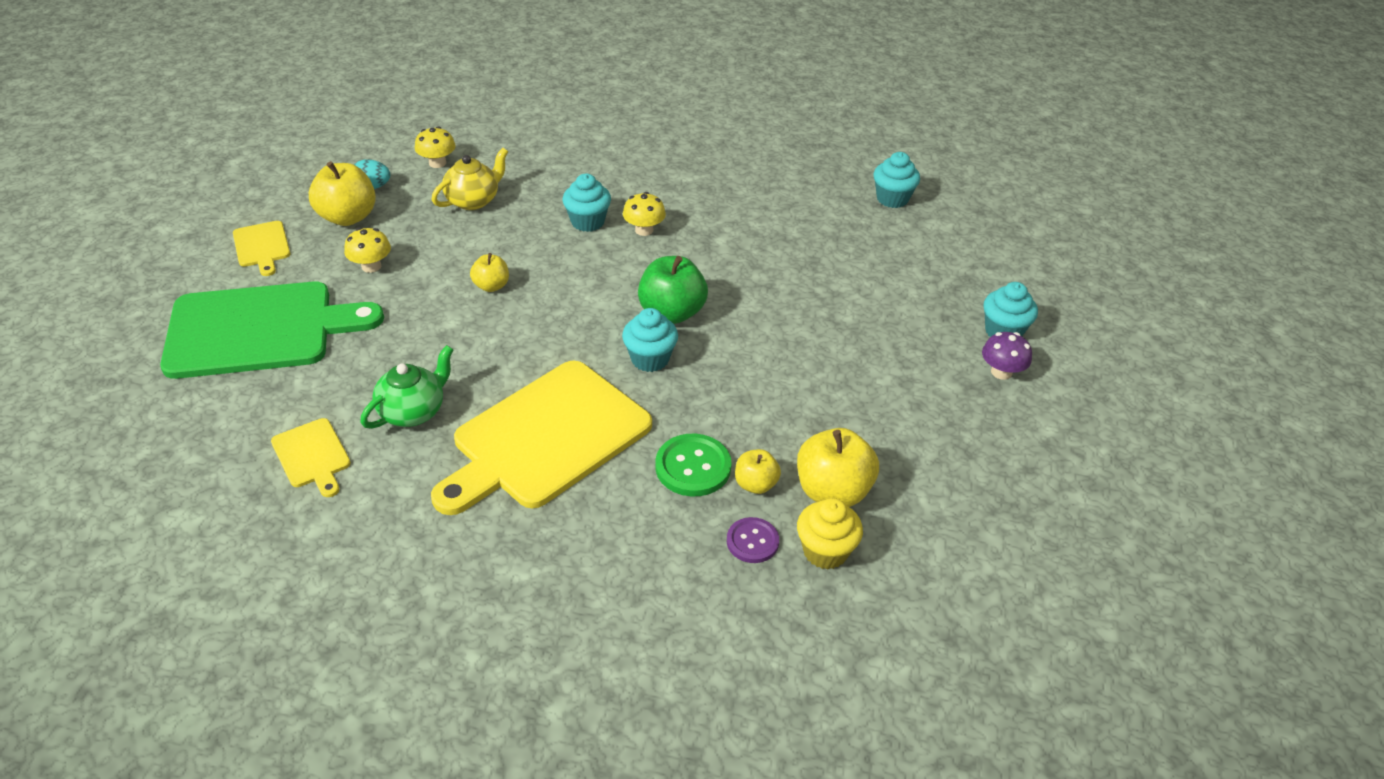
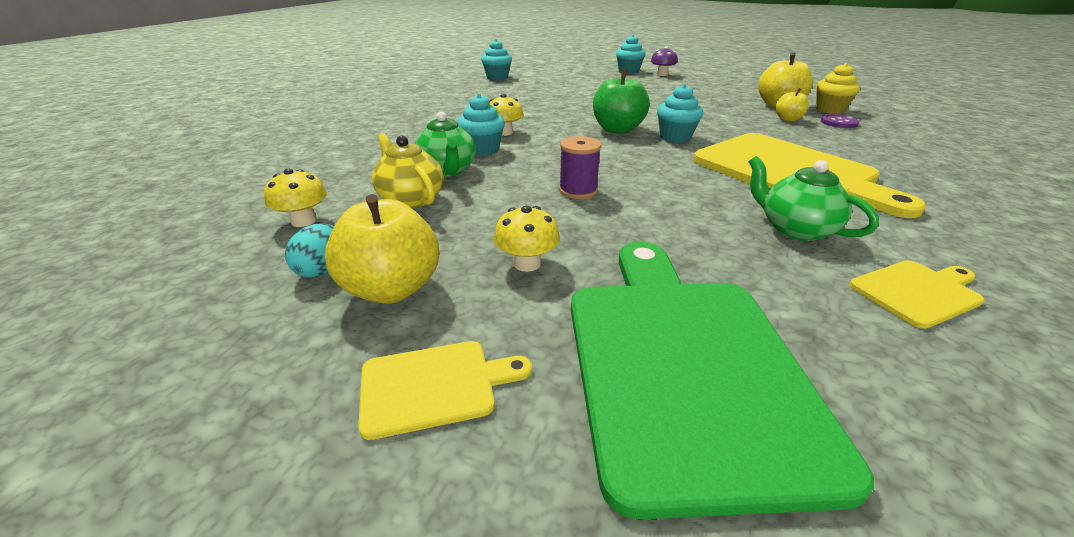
camera: 80 degrees left, 10 degrees down
(491, 286) = (578, 191): yellow apple -> purple spool
(533, 209) = (447, 170): none -> green teapot
(693, 467) = (785, 132): green button -> none

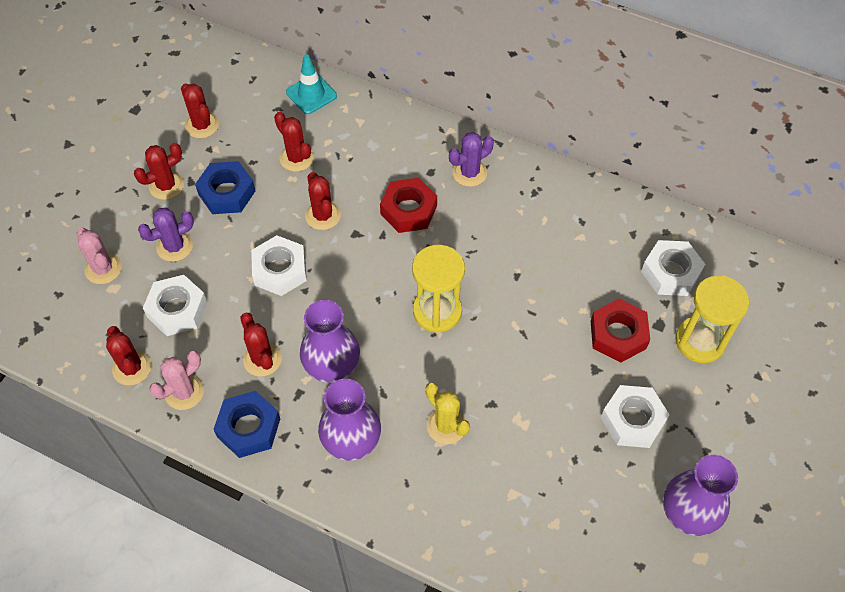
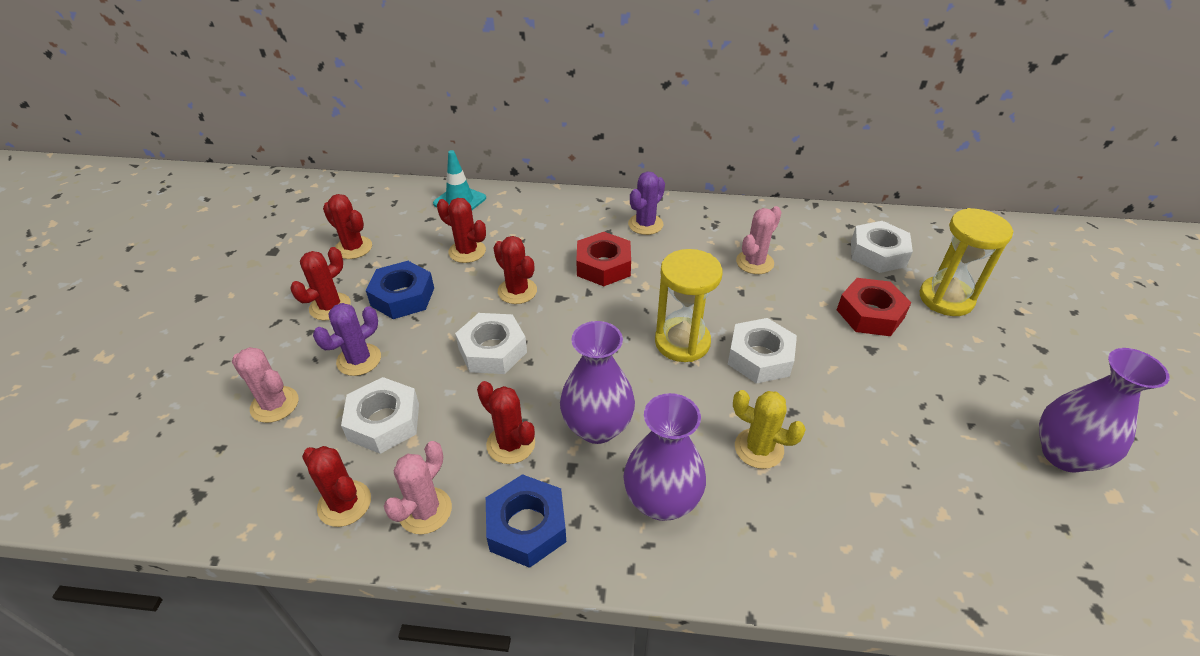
camera: 20 degrees left, 15 degrees down
(547, 247) = (754, 262): none -> pink cactus
(632, 420) = (941, 383): white nut -> white nut (760, 357)

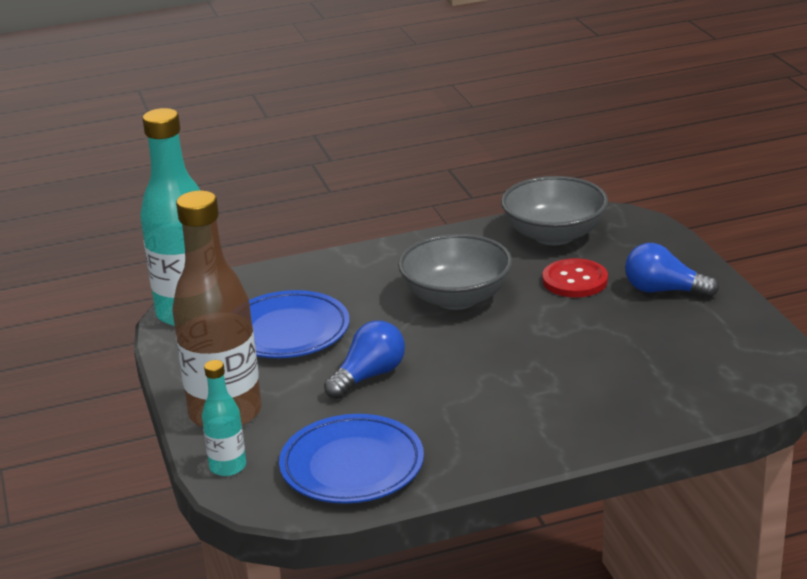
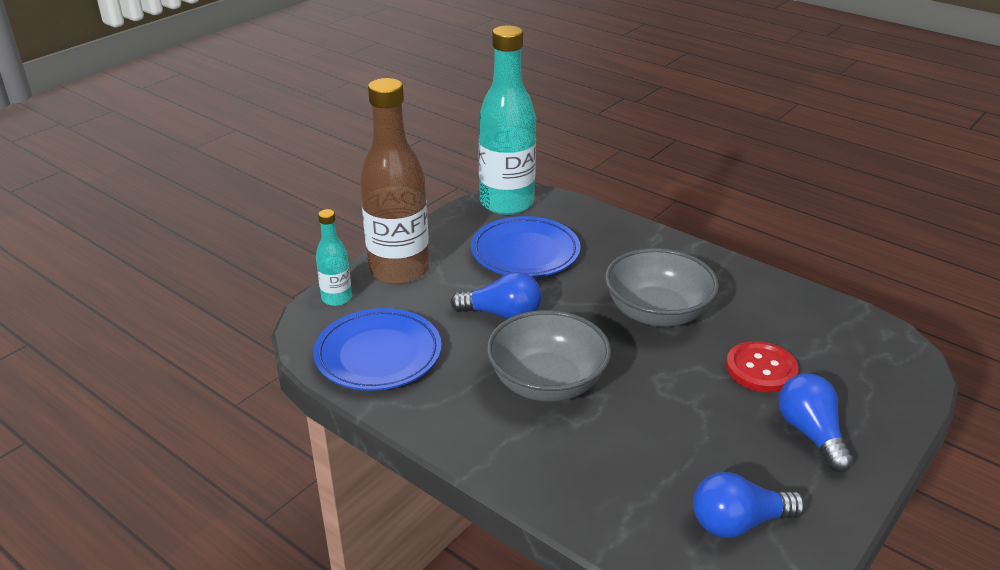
camera: 55 degrees right, 5 degrees up
(554, 235) = (822, 327): grey bowl -> grey bowl (547, 383)
(724, 357) = (738, 523): none -> blue light bulb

--- Work order ---
Your copy must begin at the line containing "(547, 247) = (754, 262): none -> pink cactus" and end at the last line of the material above. Reproduce each line exactly, but not the pictures.

--- Exercise answer ---
(547, 247) = (754, 262): none -> pink cactus
(632, 420) = (941, 383): white nut -> white nut (760, 357)

camera: 55 degrees right, 5 degrees up
(554, 235) = (822, 327): grey bowl -> grey bowl (547, 383)
(724, 357) = (738, 523): none -> blue light bulb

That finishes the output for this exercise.